Task item. Only the lines below from the one containing "black stacking toy" through the one containing "none -> turquoise spool [339,87,358,114]" belong in the answer, set down exactly, with the pictures left out.

★ ★ ★ ★

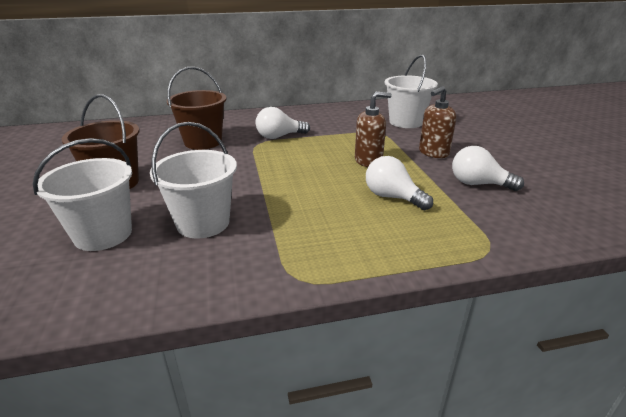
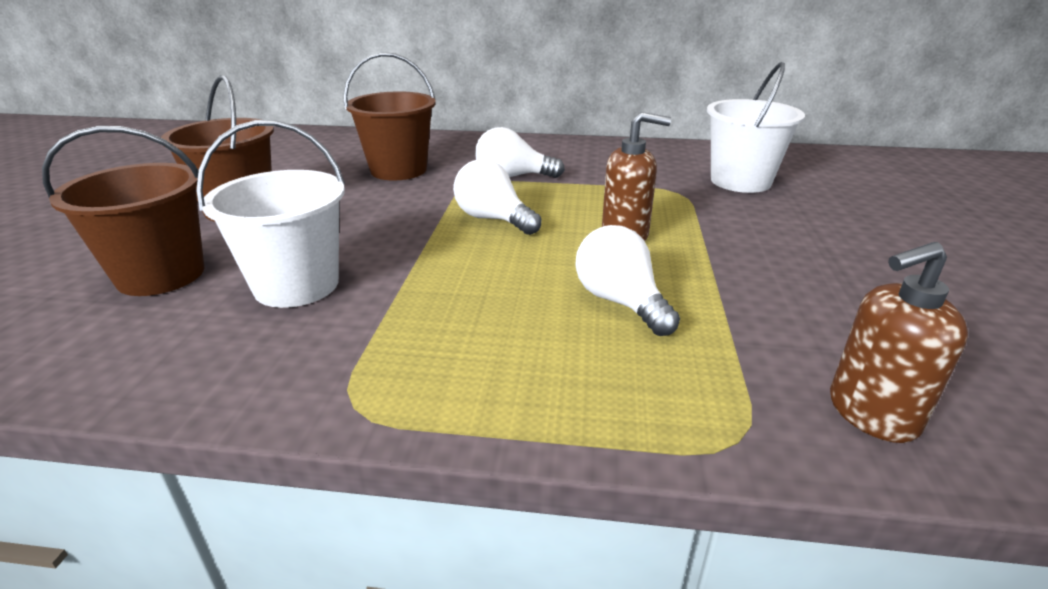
camera: 20 degrees right, 0 degrees up
white bucket [33,138,132,251] -> brown bucket [42,126,204,296]
brown soap dispenser [419,86,456,158] -> brown soap dispenser moved to [830,242,968,443]
white light bulb [452,146,524,191] -> white light bulb moved to [453,159,542,235]

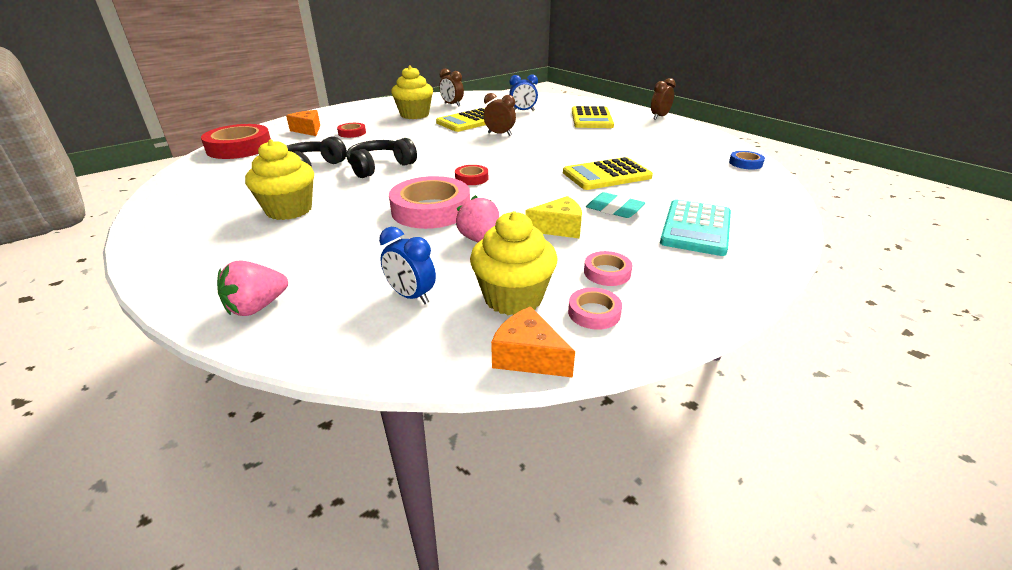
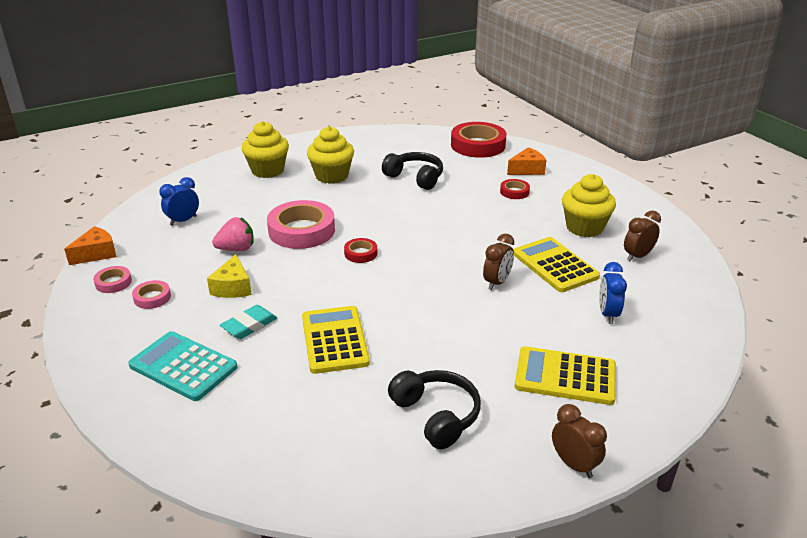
camera: 100 degrees right, 0 degrees up
pink strawberry [217,260,288,316] -> none
black headphones [346,138,417,178] -> black headphones moved to [388,370,481,449]
yellow cupcake [470,211,557,315] -> yellow cupcake moved to [242,121,289,178]
blue tape [729,151,765,170] -> none

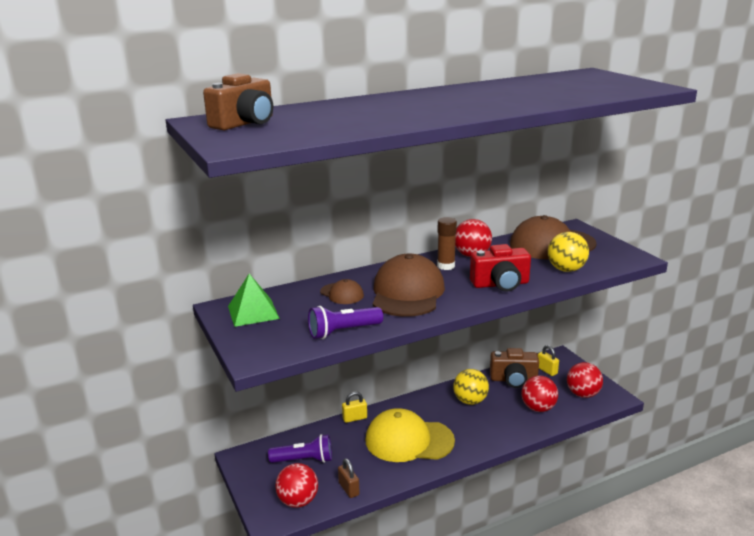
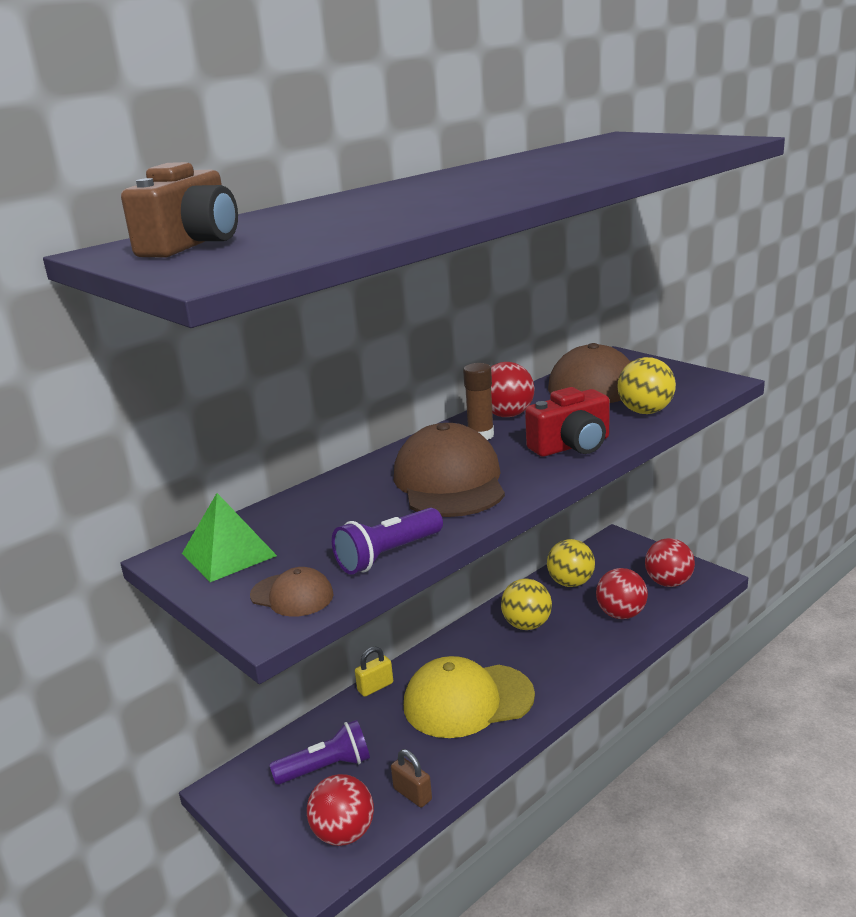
camera: 15 degrees left, 0 degrees up
brown cap [320,279,364,304] -> brown cap moved to [250,567,334,617]
brown camera [490,348,539,388] -> yellow ball [547,539,595,587]
yellow padlock [538,345,559,376] -> none

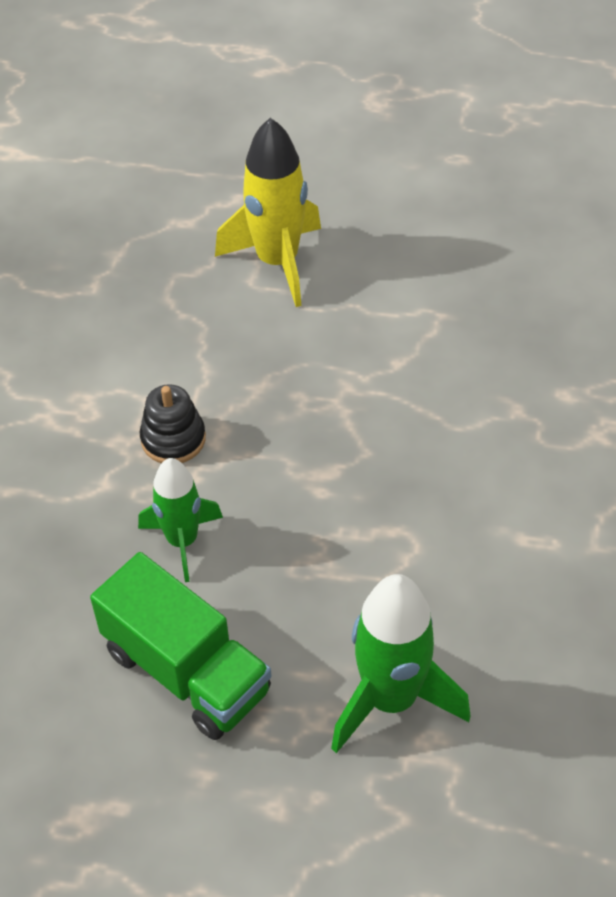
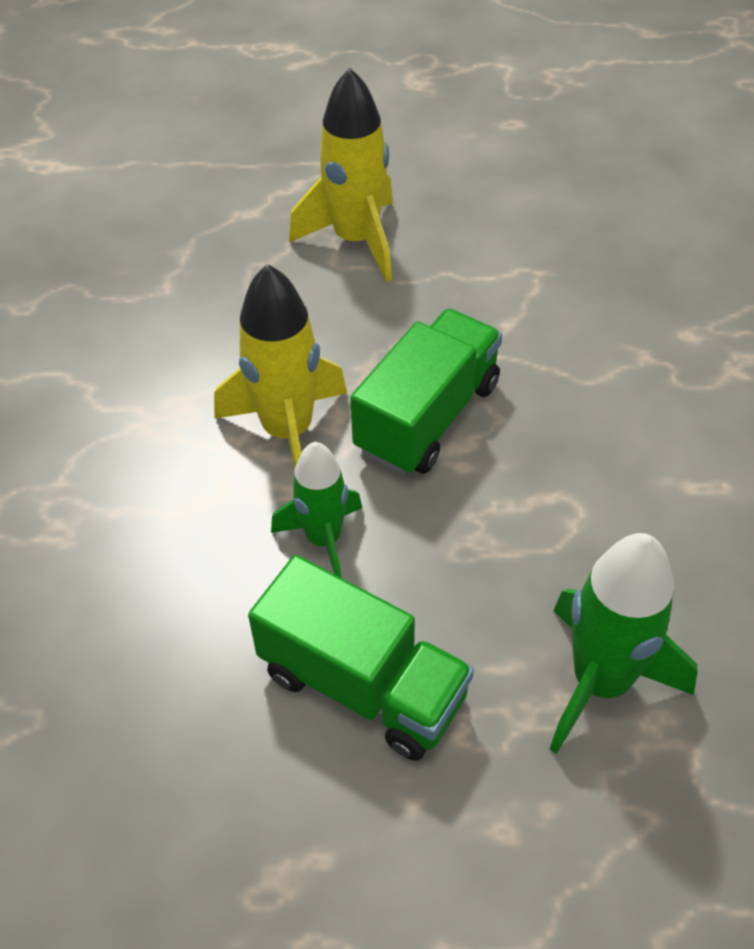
camera: 10 degrees left, 0 degrees up
black stacking toy [140,384,206,463] -> yellow rocket [214,264,347,468]
none -> green truck [350,309,502,475]

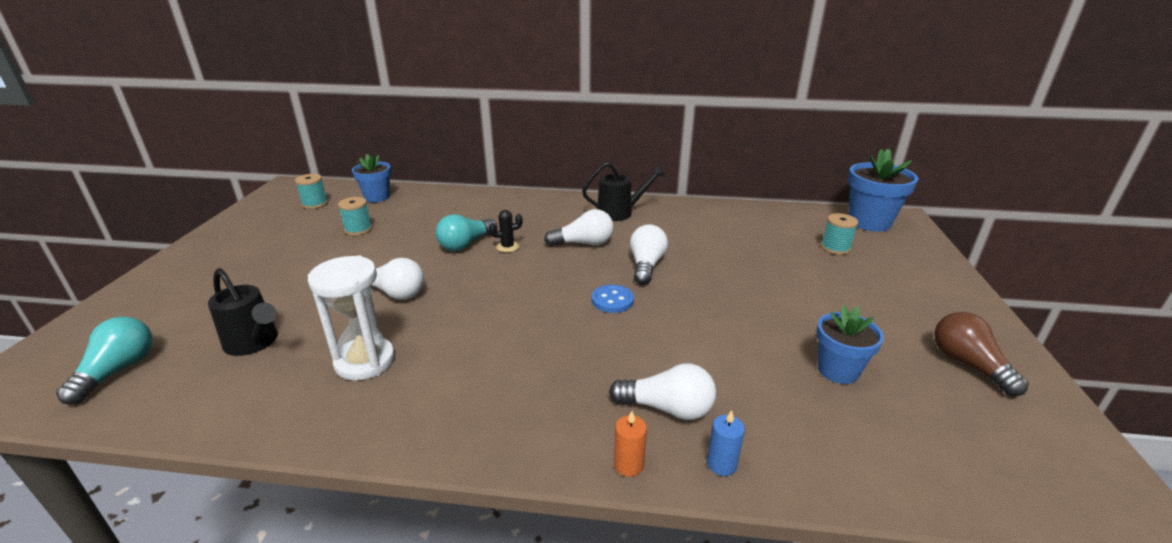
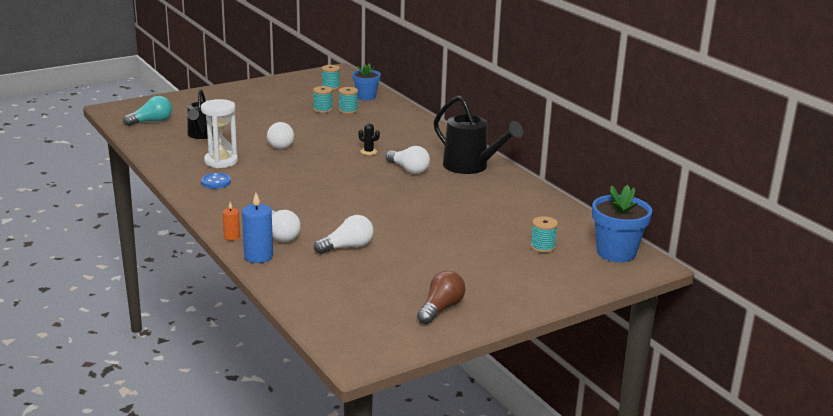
camera: 50 degrees right, 5 degrees down
turquoise light bulb [436,214,497,251] -> none
black watering can [582,162,665,221] -> black watering can [434,96,523,174], size x1.50
blue button [592,285,634,313] -> blue button moved to [201,173,231,189]
white light bulb [630,224,668,285] -> white light bulb moved to [314,215,373,254]
blue candle [707,410,745,476] -> blue candle [242,193,273,263], size x1.74
blue flower pot [816,305,884,384] -> none
none -> turquoise spool [339,87,358,114]

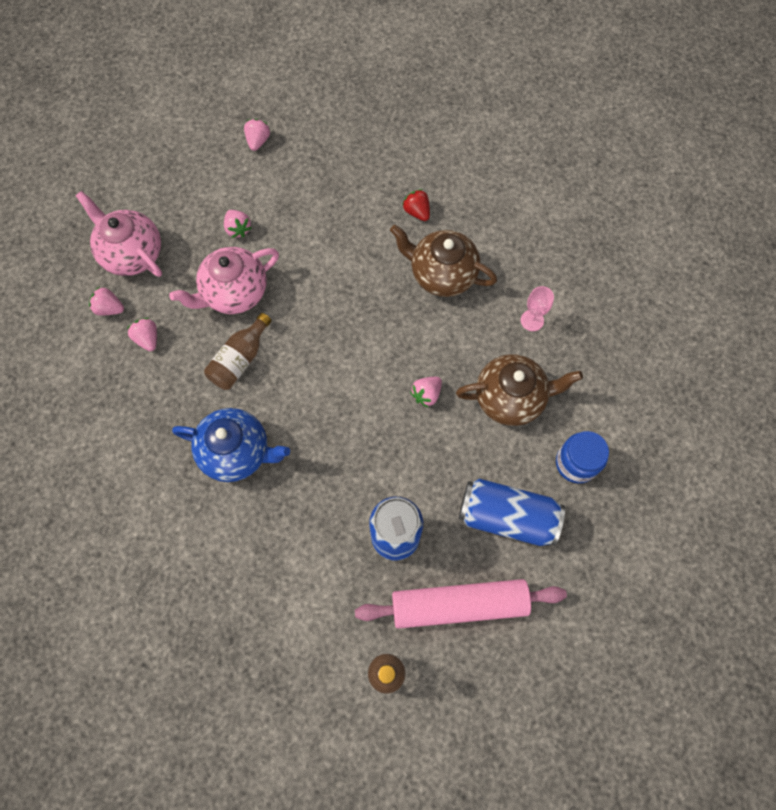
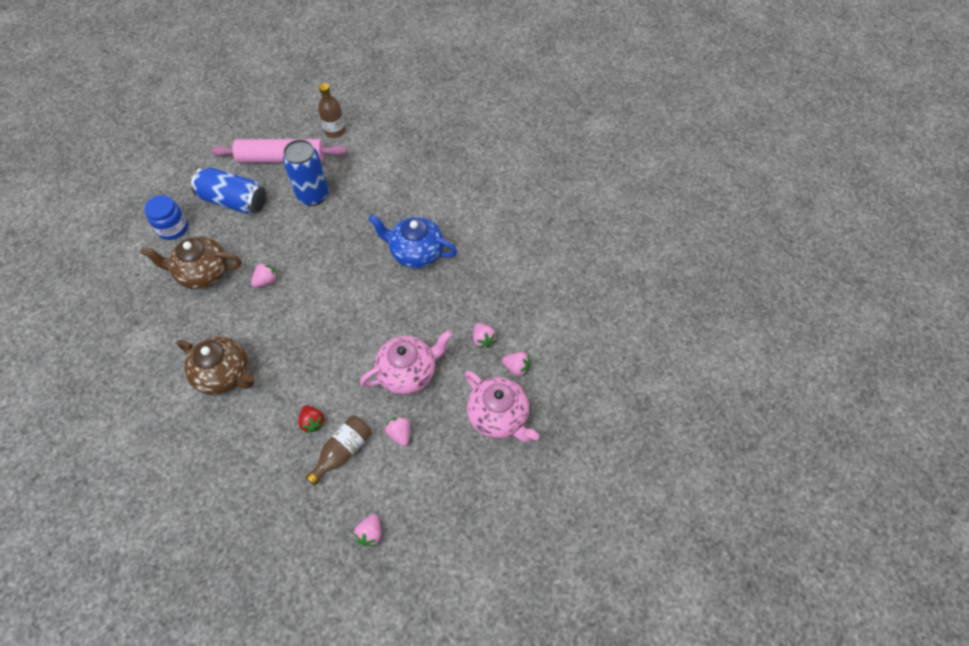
camera: 175 degrees left, 10 degrees down
brown bottle [204,313,272,390] -> brown bottle moved to [306,415,372,485]
red strawberry [402,189,430,221] -> red strawberry moved to [298,405,325,433]
pink goblet [521,286,554,331] -> none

★ ★ ★ ★

Result.
black stacking toy [140,384,206,463] -> yellow rocket [214,264,347,468]
none -> green truck [350,309,502,475]

camera: 50 degrees right, 5 degrees down
turquoise light bulb [436,214,497,251] -> none
black watering can [582,162,665,221] -> black watering can [434,96,523,174], size x1.50
blue button [592,285,634,313] -> blue button moved to [201,173,231,189]
white light bulb [630,224,668,285] -> white light bulb moved to [314,215,373,254]
blue candle [707,410,745,476] -> blue candle [242,193,273,263], size x1.74
blue flower pot [816,305,884,384] -> none
none -> turquoise spool [339,87,358,114]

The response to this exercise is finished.